> WHAT IS BEING ASKED: Find and copy the lines in the records beneath this task that contain the word "orange".

> RECORDS SUPPLIED:
= = = =

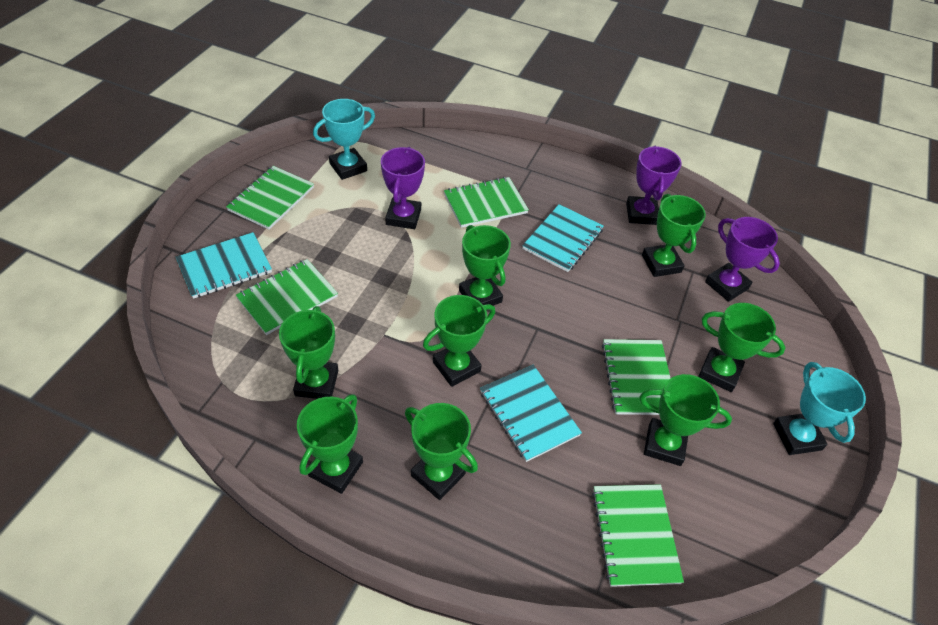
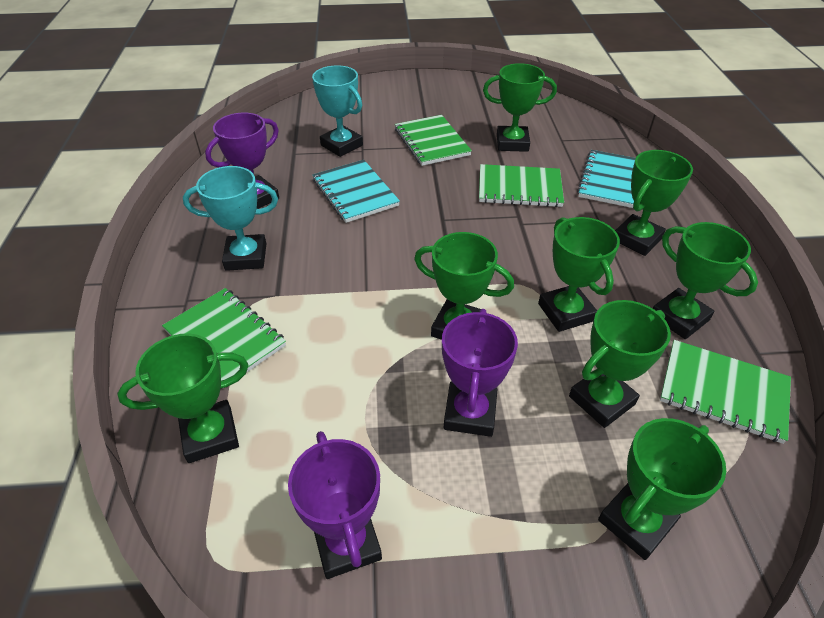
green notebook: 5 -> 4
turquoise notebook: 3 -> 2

= = = =

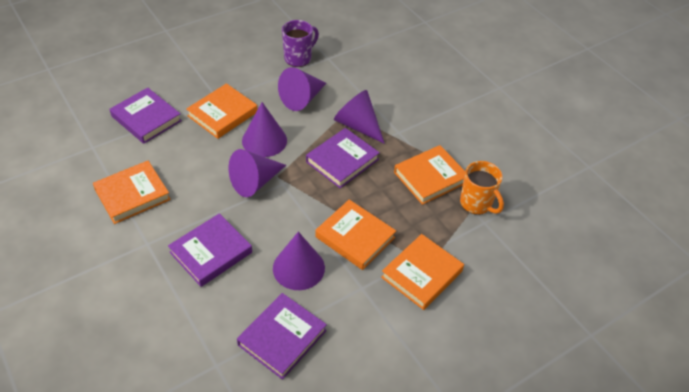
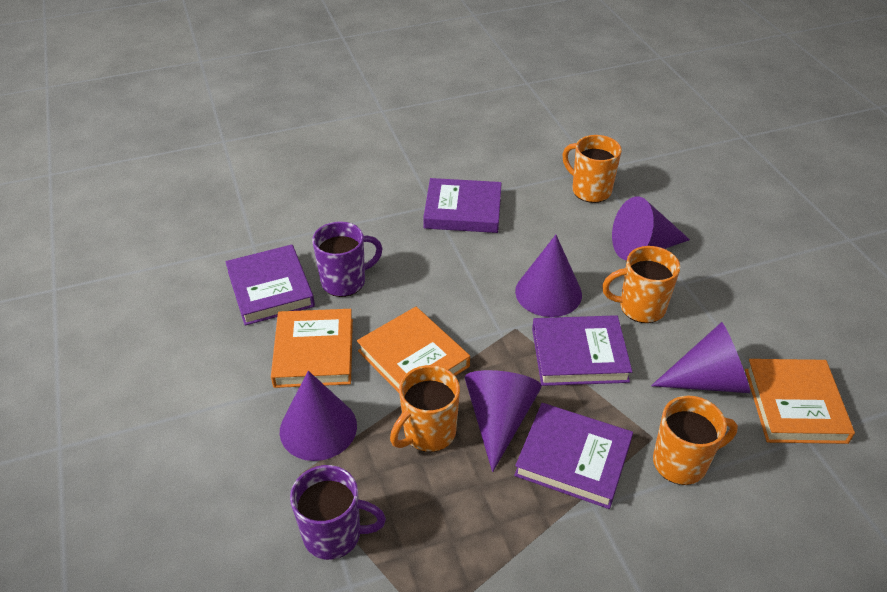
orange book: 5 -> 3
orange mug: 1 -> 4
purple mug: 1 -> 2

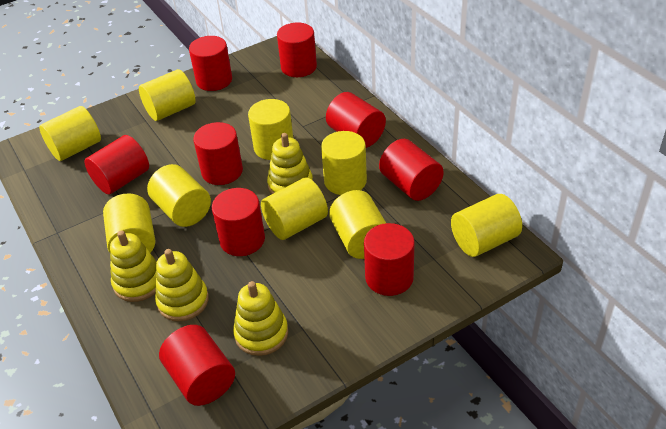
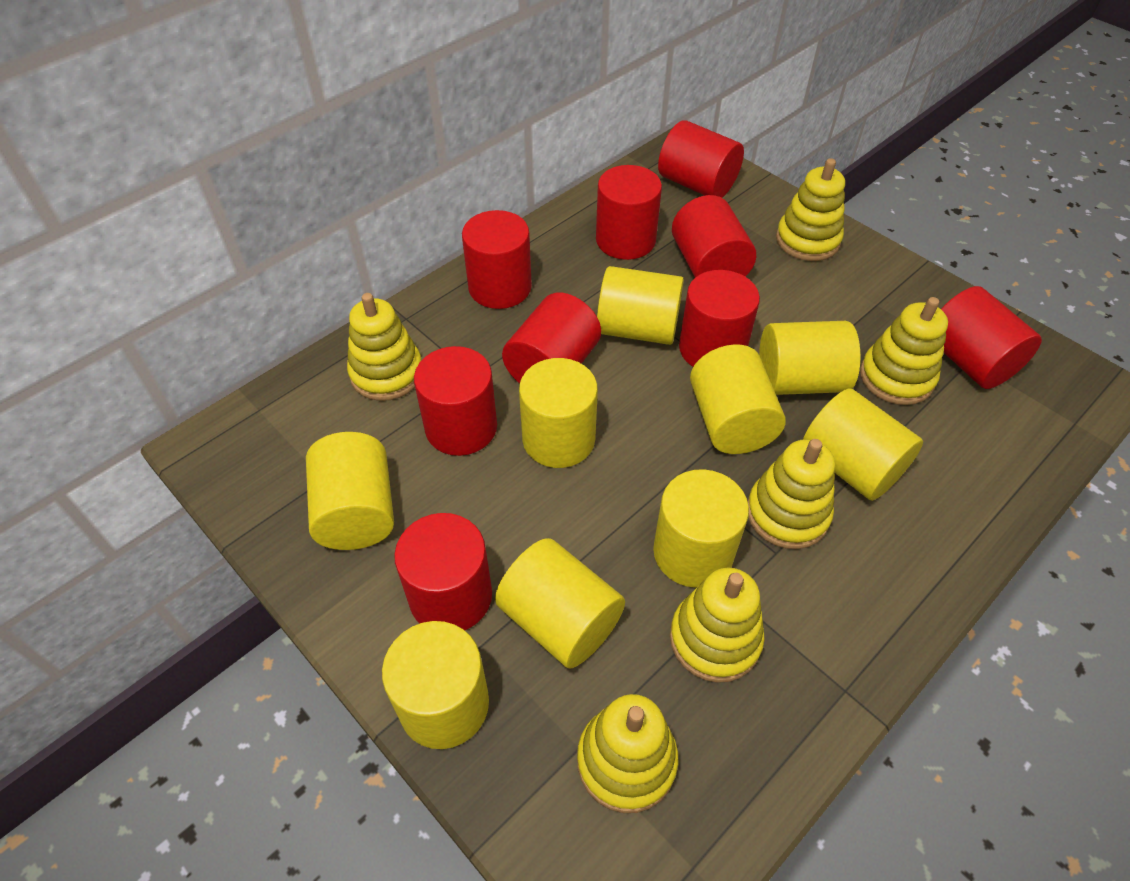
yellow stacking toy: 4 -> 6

= = = =

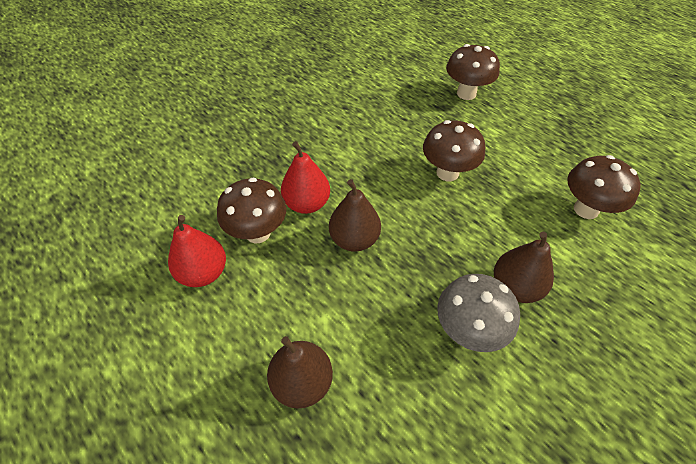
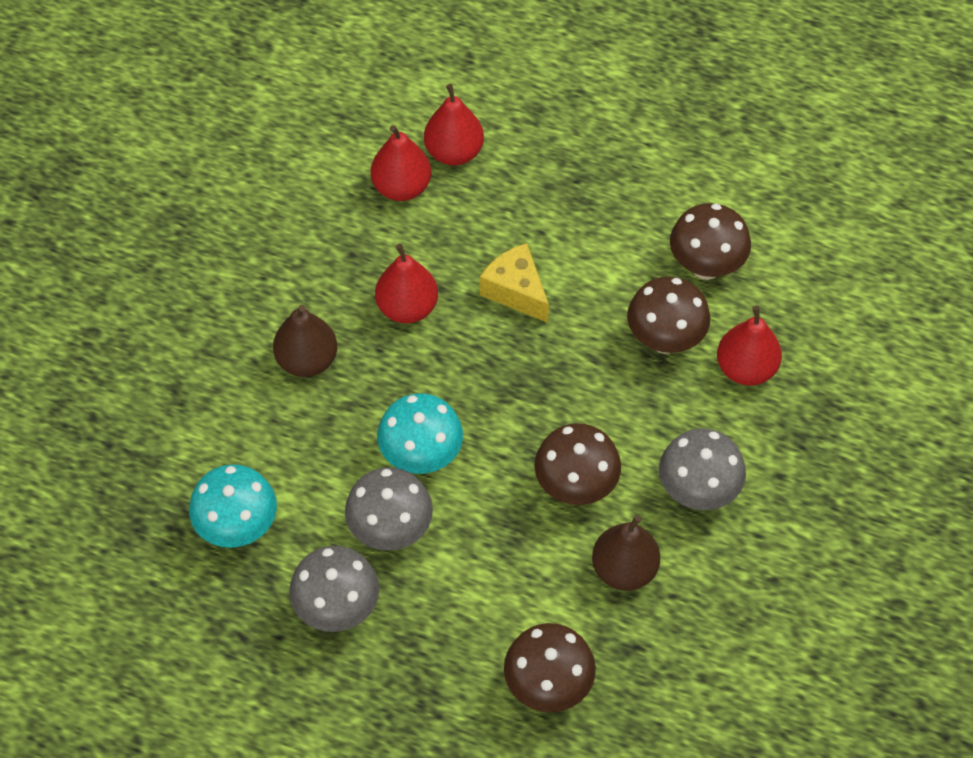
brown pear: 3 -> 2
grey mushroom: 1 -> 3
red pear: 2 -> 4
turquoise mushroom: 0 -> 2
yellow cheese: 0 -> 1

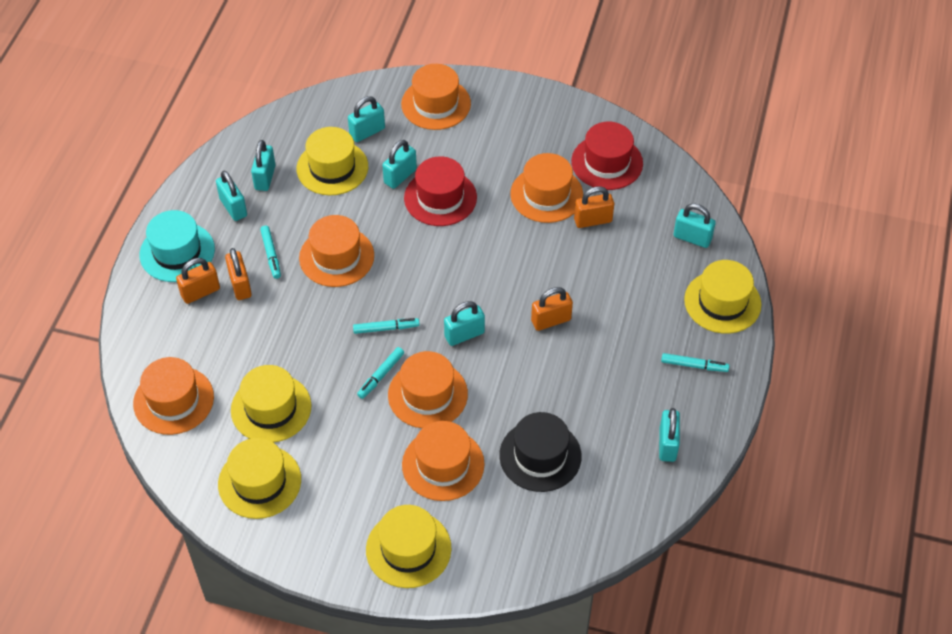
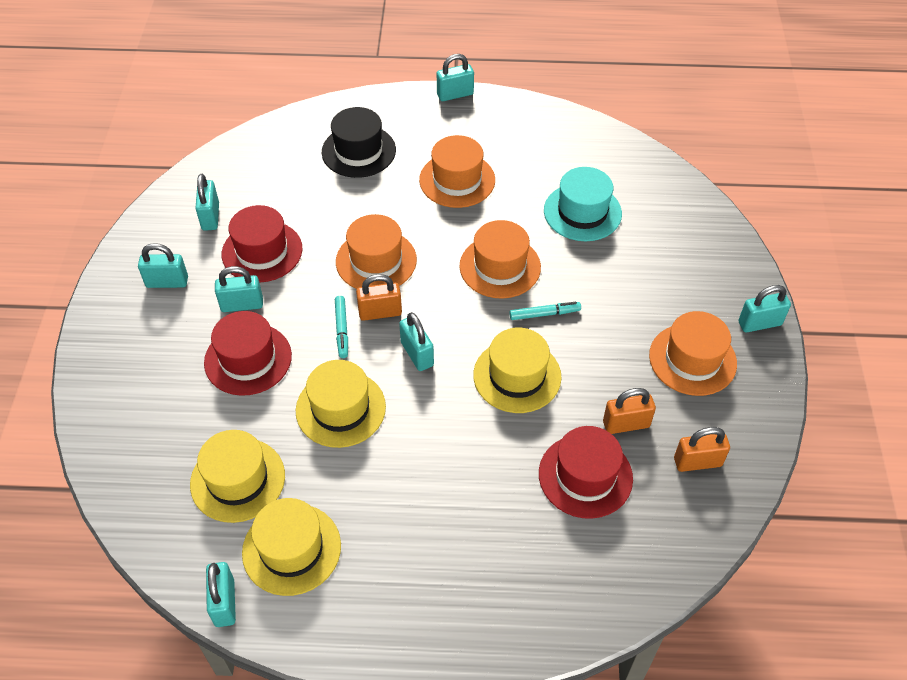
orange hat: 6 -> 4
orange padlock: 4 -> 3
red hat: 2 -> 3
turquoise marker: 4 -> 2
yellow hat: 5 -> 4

= = = =

> EXERCISE RESULT:
orange book: 5 -> 3
orange mug: 1 -> 4
orange hat: 6 -> 4
orange padlock: 4 -> 3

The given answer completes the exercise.